## Required work:
Only the pictures are to be left out; please reproduce everything else in the data exactly.

+---+

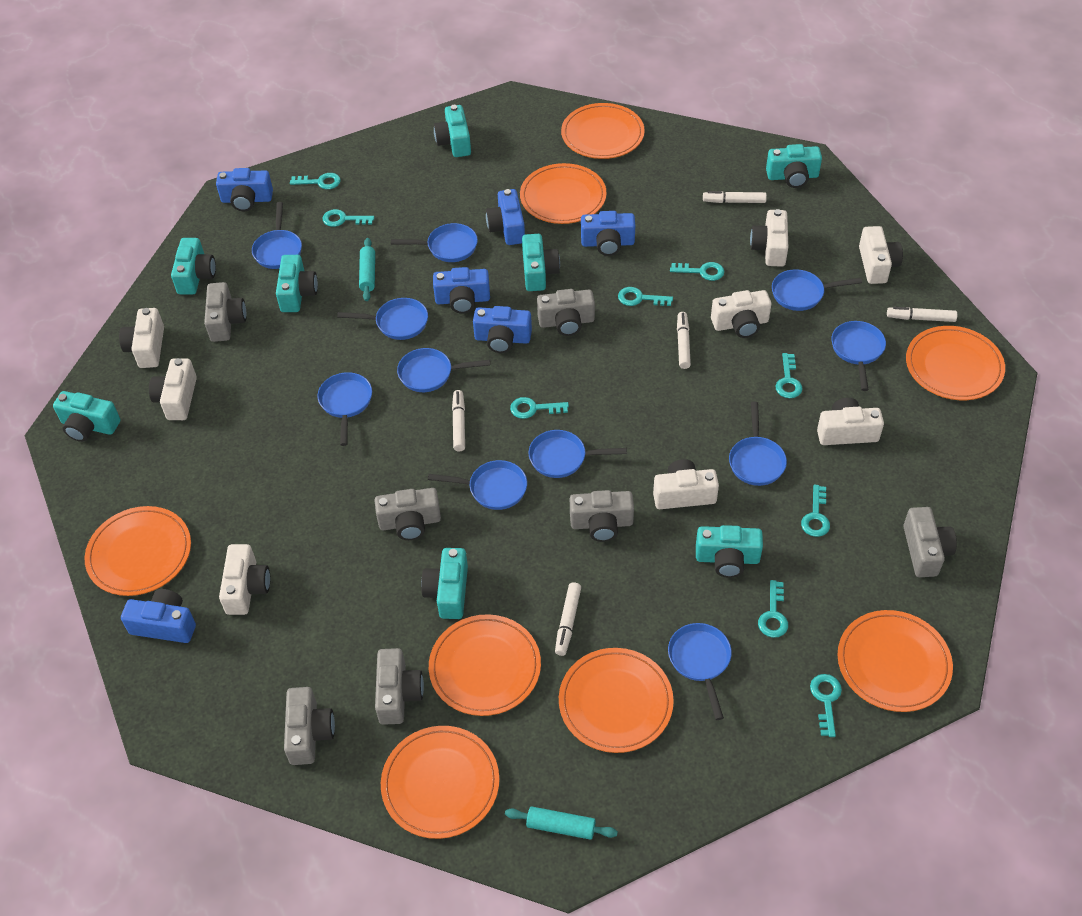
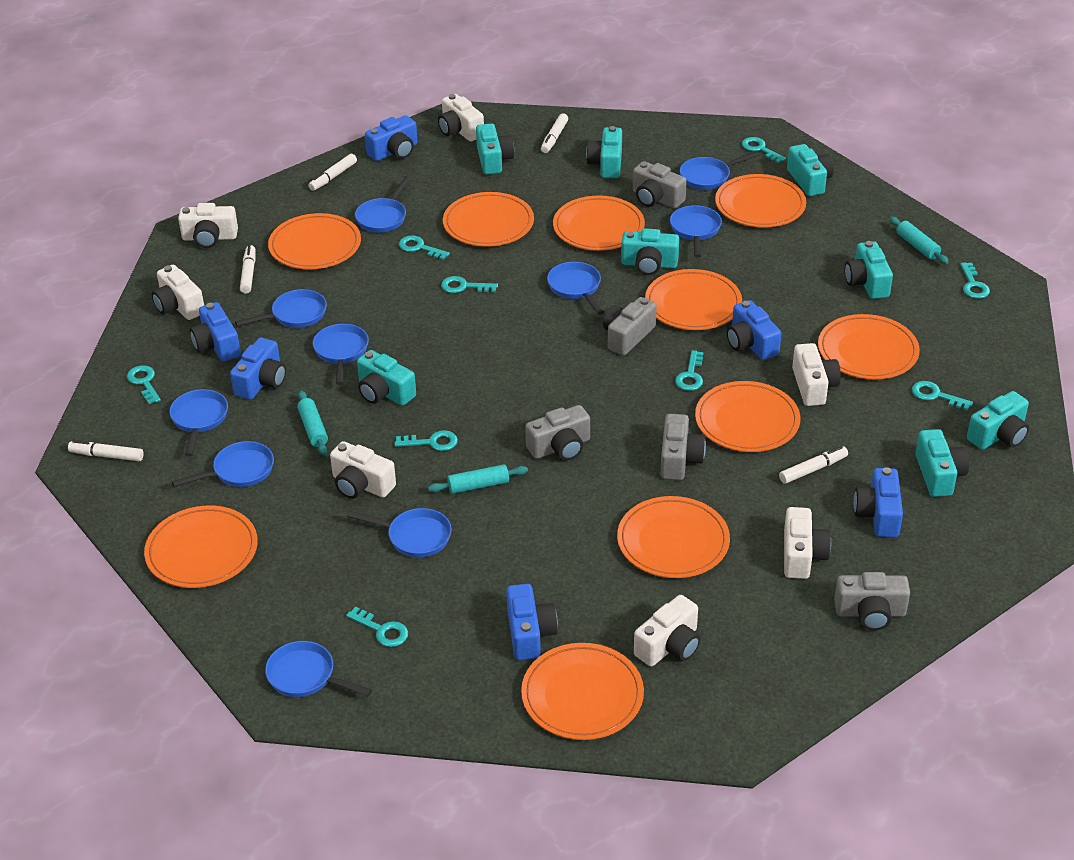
blue pan: 11 -> 10
grey camera: 7 -> 5
orange plate: 8 -> 10
turquoise rolling pin: 2 -> 3
white camera: 8 -> 7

+---+

## Exercise solution:
blue pan: 11 -> 10
grey camera: 7 -> 5
orange plate: 8 -> 10
turquoise rolling pin: 2 -> 3
white camera: 8 -> 7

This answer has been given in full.